Which of the lines below contain the string "none"? Copy each one.

Before and after images
........

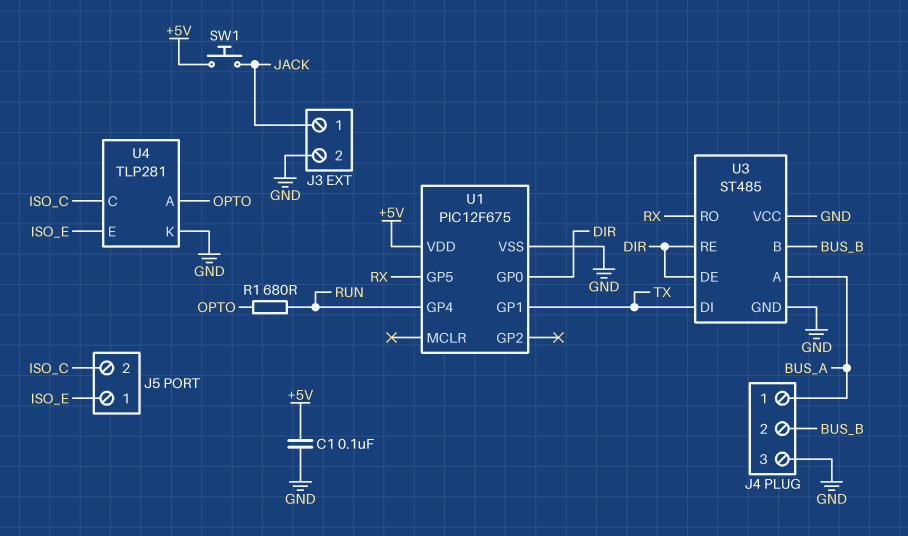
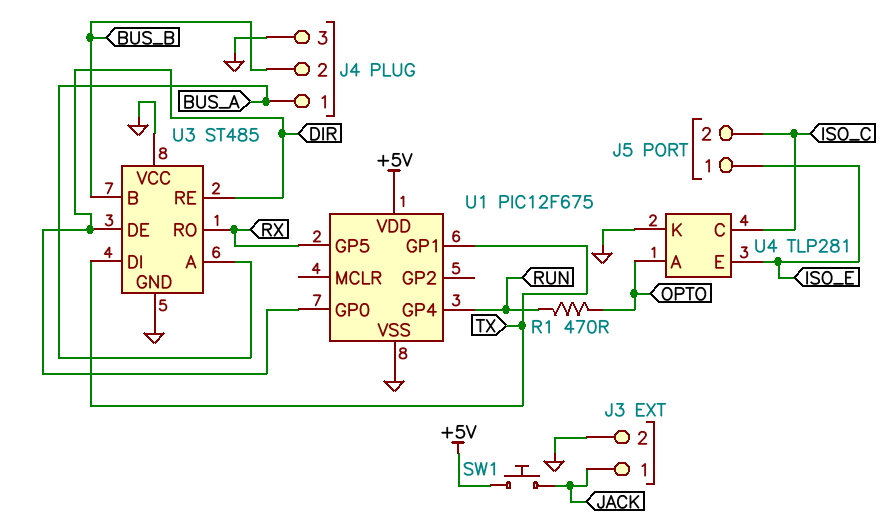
C1: 100nF (+5V, GND) -> none
R1: 680 (OPTO, RUN) -> 470 (OPTO, RUN)

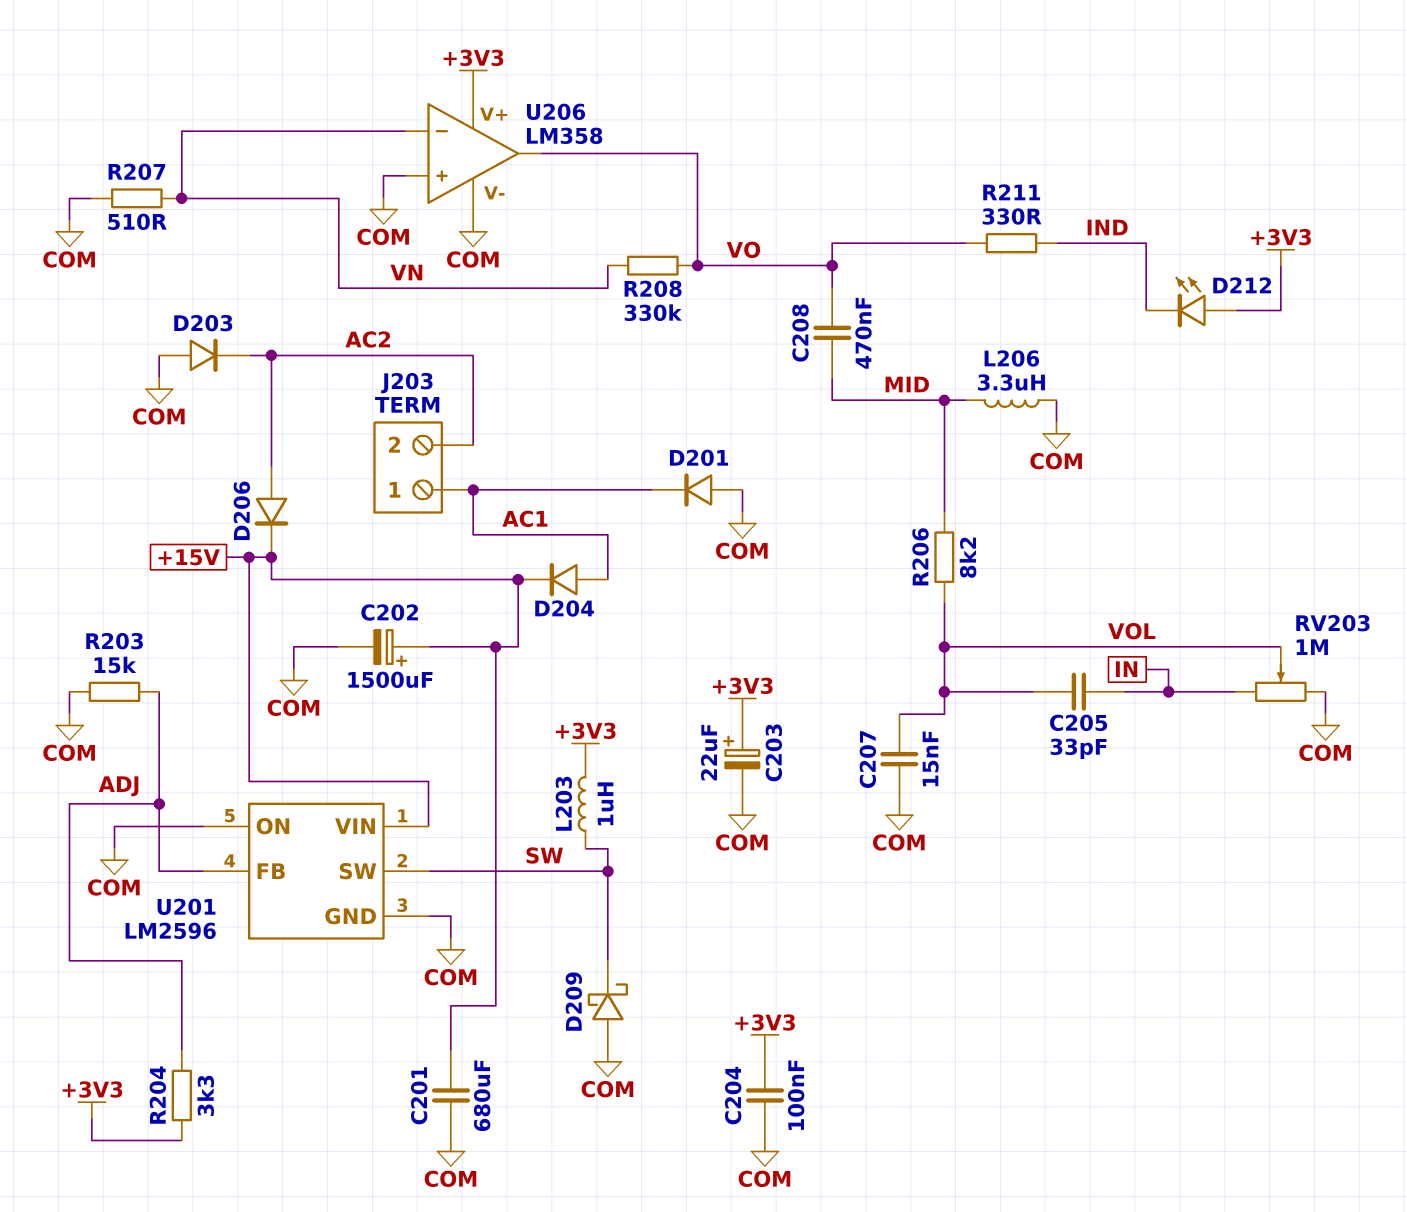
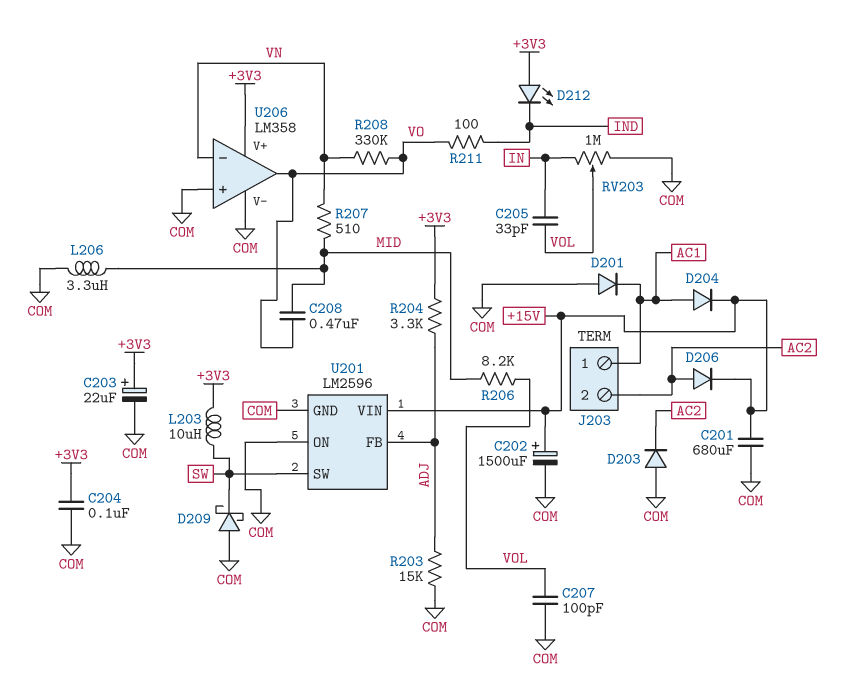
C207: 15nF (COM, VOL) -> 100pF (COM, VOL)
L203: 1uH (+3V3, SW) -> 10uH (+3V3, SW)
R207: 510 (COM, VN) -> 510 (MID, VN)
R211: 330 (IND, VO) -> 100 (IND, VO)

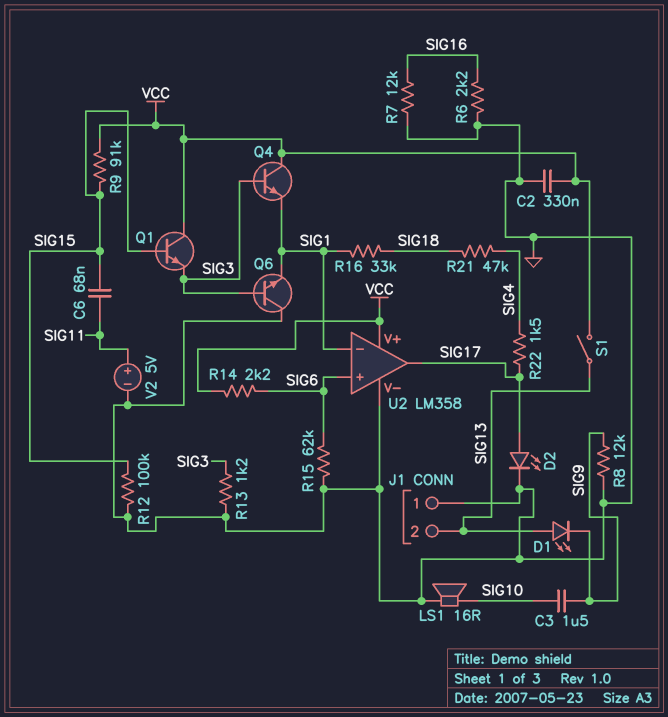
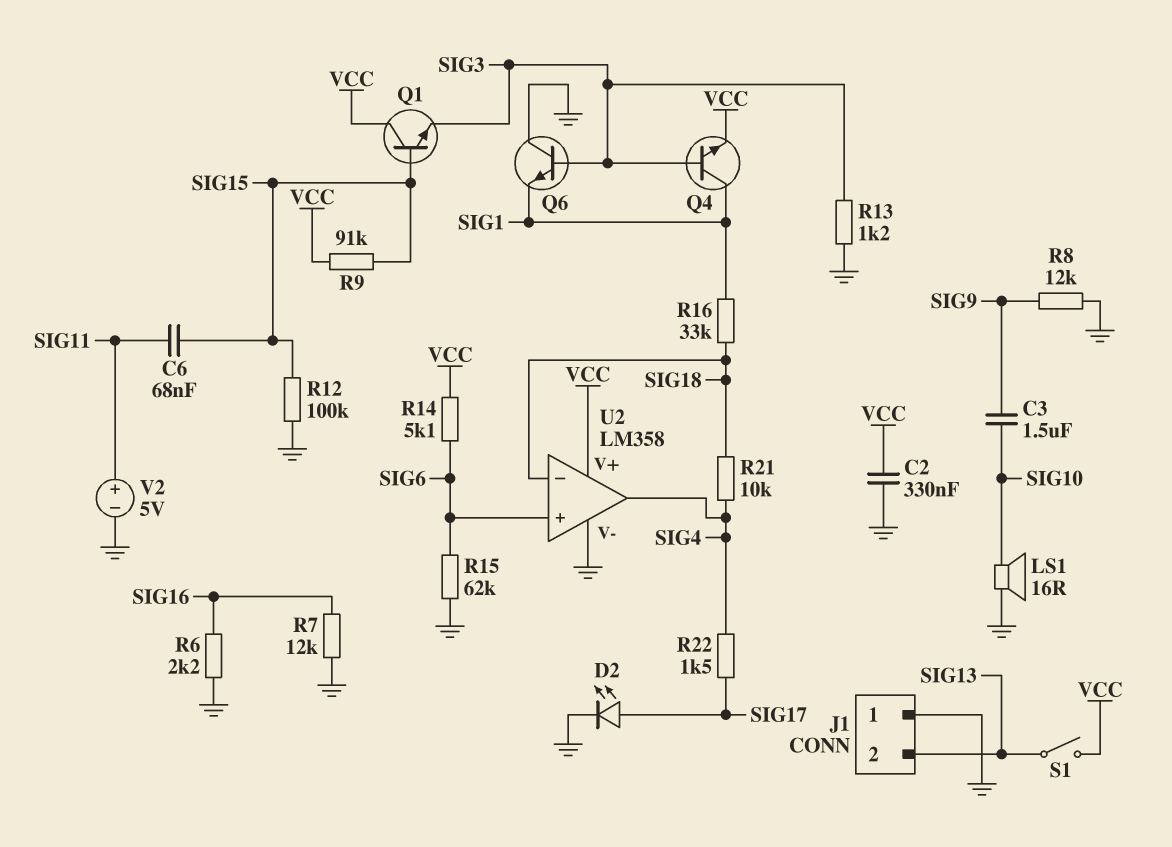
D1: LED (A SIG13, K SIG9) -> none
Q4: NPN (B SIG3, C VCC, E SIG1) -> NPN (B SIG3, C SIG1, E VCC)
R14: 2.2k (SIG6, VCC) -> 5.1k (SIG6, VCC)
R21: 47k (SIG4, SIG18) -> 10k (SIG4, SIG18)
U2 pin in-: SIG1 -> SIG18
U2 pin out: SIG17 -> SIG4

........

--- Response to the exercise ---
C1: 100nF (+5V, GND) -> none
D1: LED (A SIG13, K SIG9) -> none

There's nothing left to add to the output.